Dataset records section start

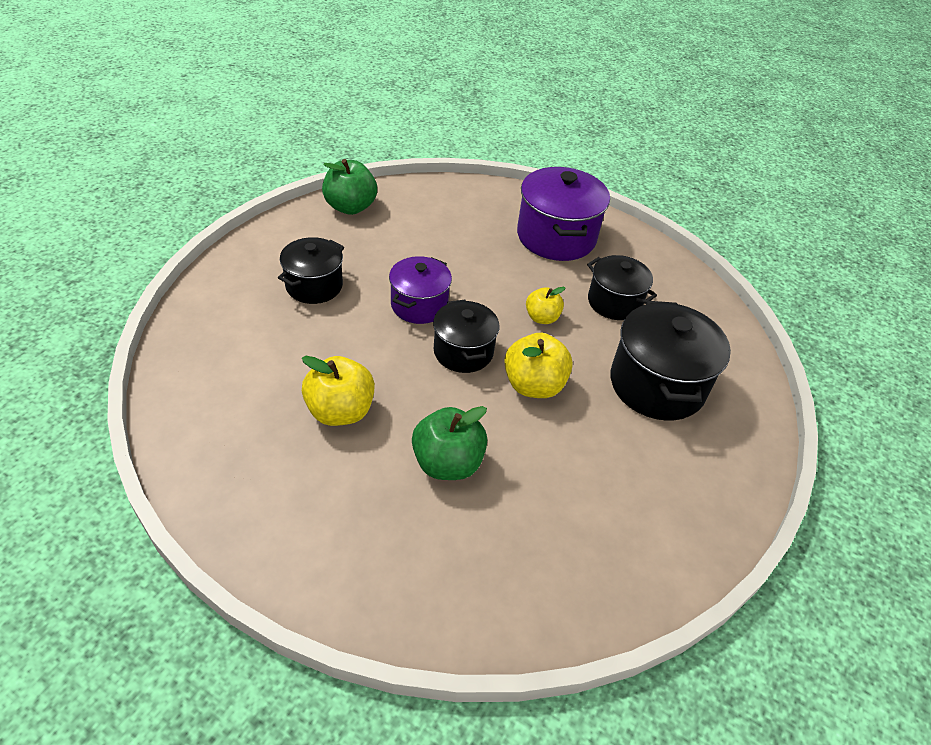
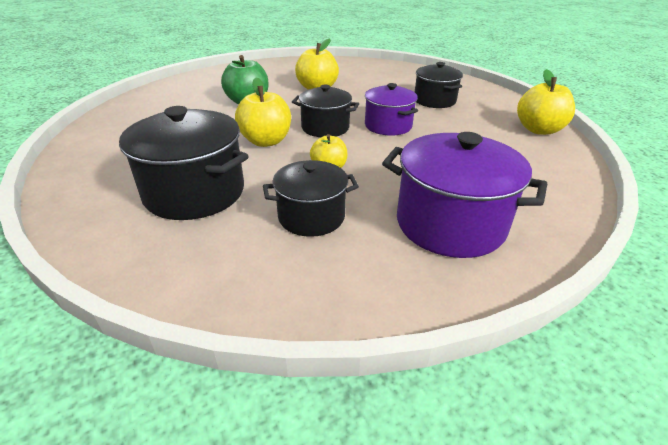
camera: 125 degrees right, 10 degrees down
green apple [322,159,377,215] -> yellow apple [517,69,575,135]

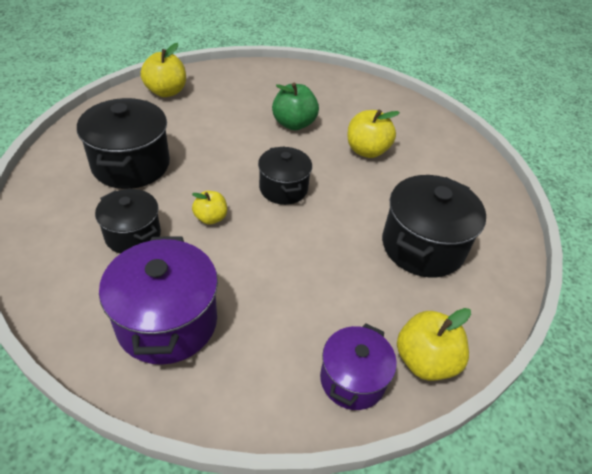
camera: 55 degrees right, 10 degrees up
yellow apple [235,77,291,147] -> yellow apple moved to [140,43,186,97]
purple pot [365,83,418,136] -> purple pot moved to [320,323,397,410]
black pot [415,62,463,108] -> black pot [382,175,486,278], size x1.59

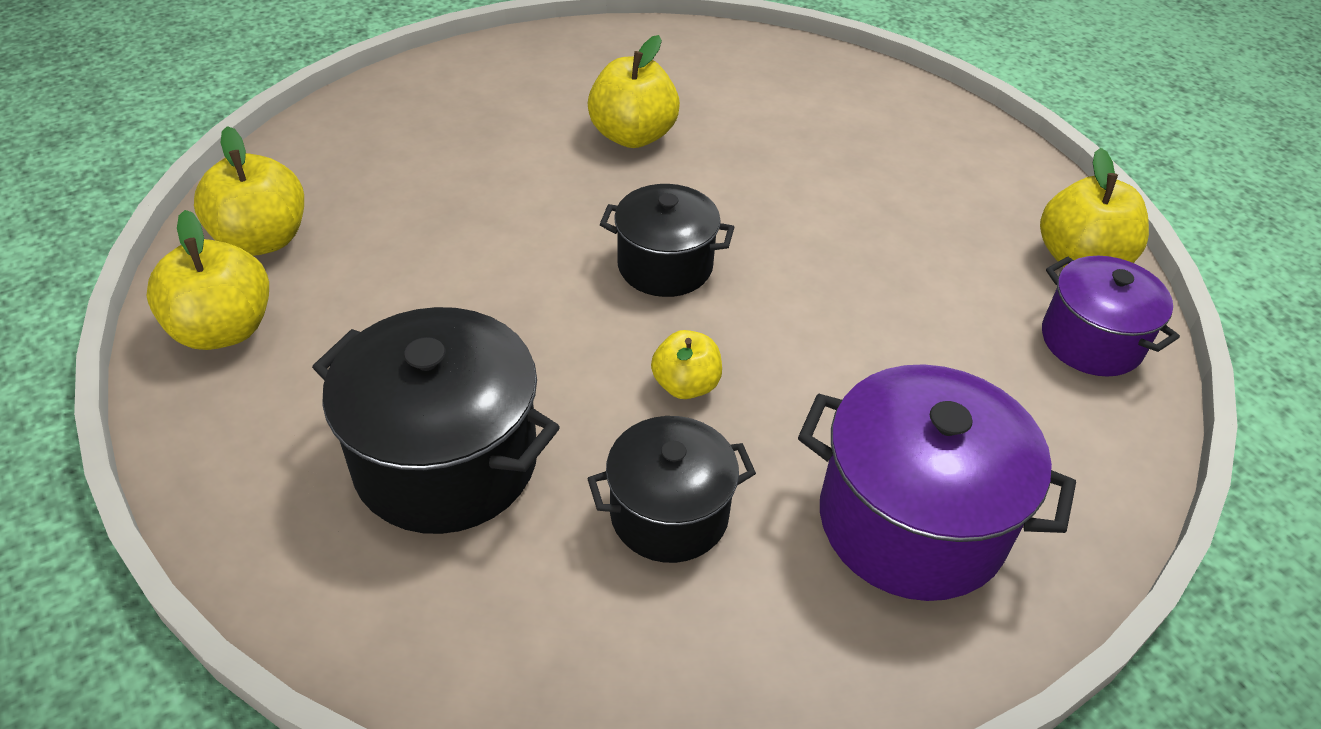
camera: 60 degrees left, 0 degrees up
green apple [272,83,319,130] -> none
black pot [382,175,486,278] -> none
none -> yellow apple [194,126,304,256]

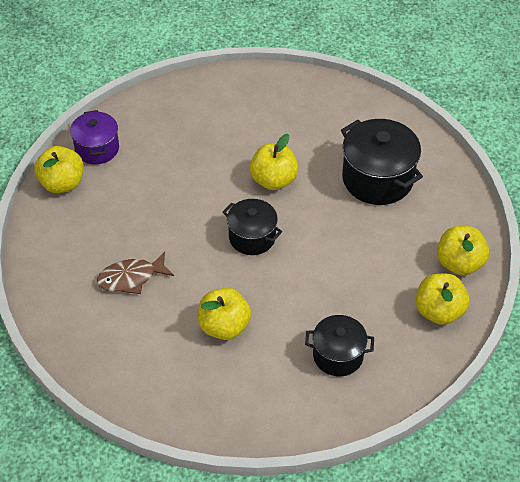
camera: 155 degrees left, 5 degrees up
black pot [587,416,756,563] -> black pot moved to [305,315,374,376]
yellow apple [651,330,722,399] -> yellow apple [250,134,299,190], size x1.62
purple pot [798,364,1076,601] -> none
none -> brown fish [97,251,174,294]

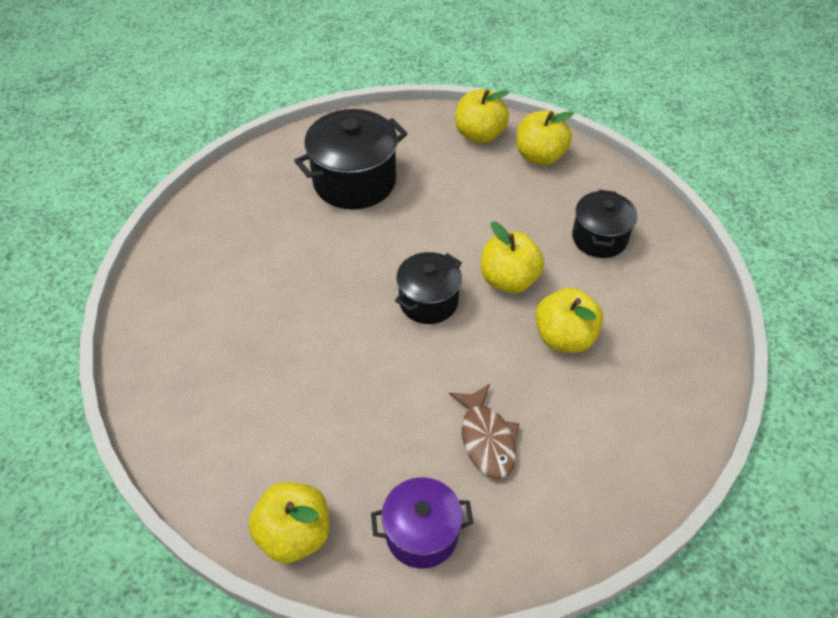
camera: 85 degrees left, 0 degrees up
purple pot [70,110,119,164] -> purple pot moved to [371,477,474,569]
yellow apple [250,134,299,190] -> yellow apple moved to [481,222,544,293]

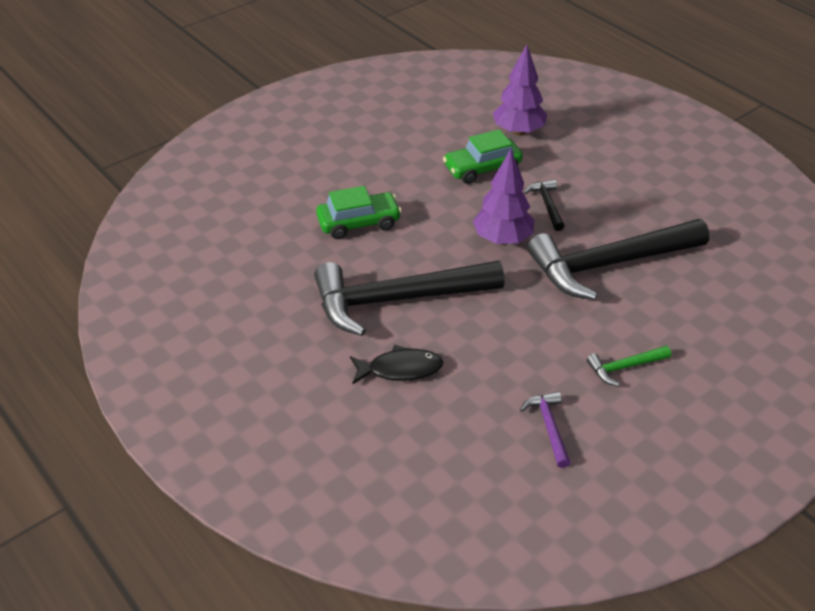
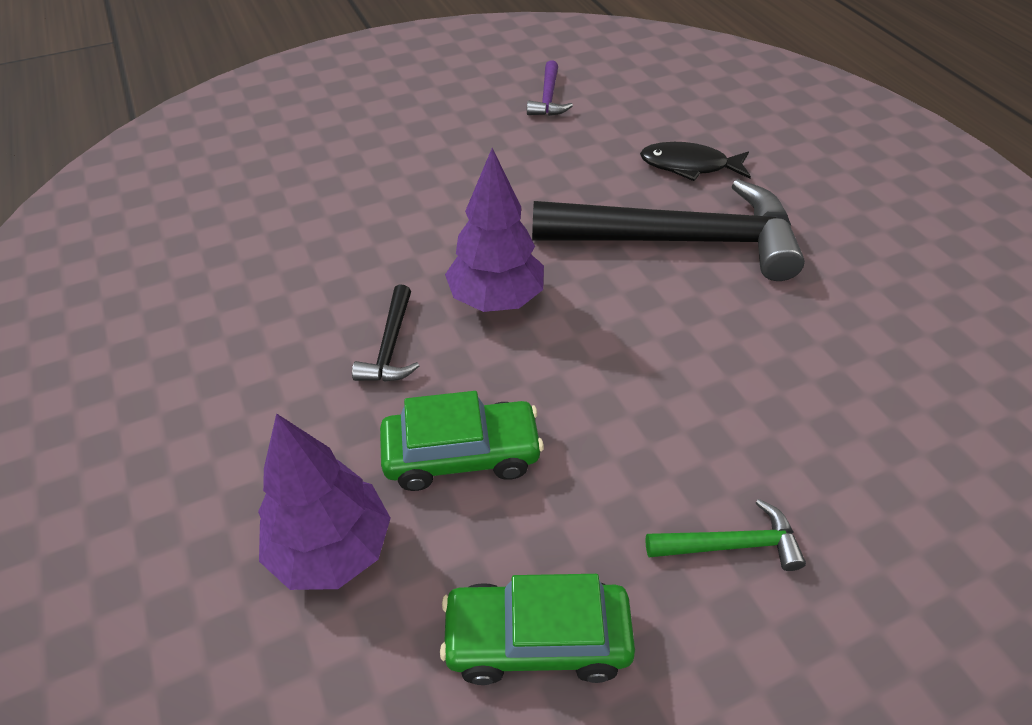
camera: 165 degrees left, 5 degrees up
green car [316,186,402,239] -> green car moved to [440,574,635,685]
black hammer [527,219,709,300] -> none
green hammer [587,346,671,386] -> green hammer moved to [645,499,806,571]

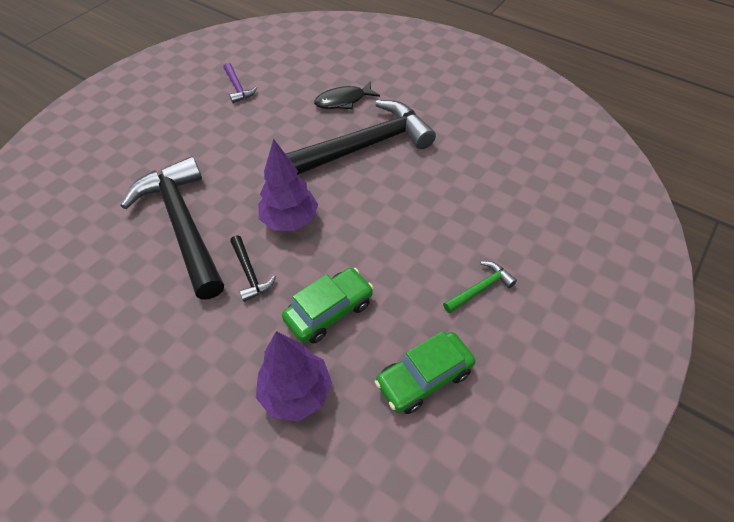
camera: 30 degrees left, 5 degrees up
none -> black hammer [121,156,224,300]

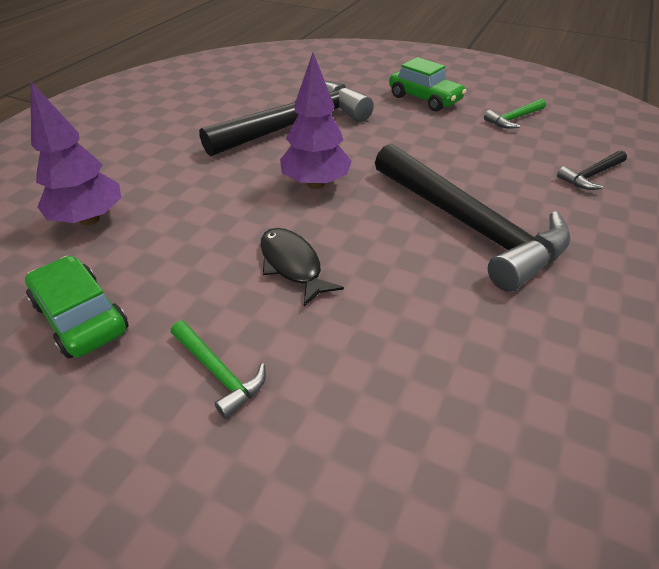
camera: 80 degrees right, 10 degrees down
purple hammer [223,63,257,103] -> green hammer [484,99,546,129]
black hammer [230,235,276,302] -> black hammer moved to [557,150,627,190]
green car [282,268,374,344] -> green car moved to [389,57,466,111]
black fish [314,81,380,109] -> black fish moved to [260,228,344,306]

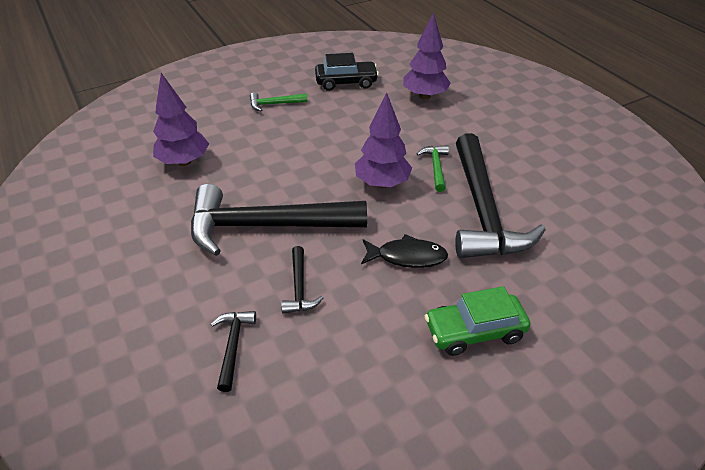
camera: 125 degrees right, 0 degrees up
green car [25,256,128,359] -> black car [315,53,379,91]
black fish [260,228,344,306] -> black fish moved to [361,234,448,268]
green hammer [484,99,546,129] -> green hammer moved to [417,145,449,192]
none -> purple tree [153,73,209,166]
none -> black hammer [281,246,324,314]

Dataset records section end

Would you please copy all lines in the data that contain the word "black"?

black pot [415,62,463,108] -> black pot [382,175,486,278], size x1.59
black pot [382,175,486,278] -> none
black pot [587,416,756,563] -> black pot moved to [305,315,374,376]
black hammer [527,219,709,300] -> none
none -> black hammer [121,156,224,300]
black hammer [230,235,276,302] -> black hammer moved to [557,150,627,190]
black fish [314,81,380,109] -> black fish moved to [260,228,344,306]
green car [25,256,128,359] -> black car [315,53,379,91]
black fish [260,228,344,306] -> black fish moved to [361,234,448,268]
none -> black hammer [281,246,324,314]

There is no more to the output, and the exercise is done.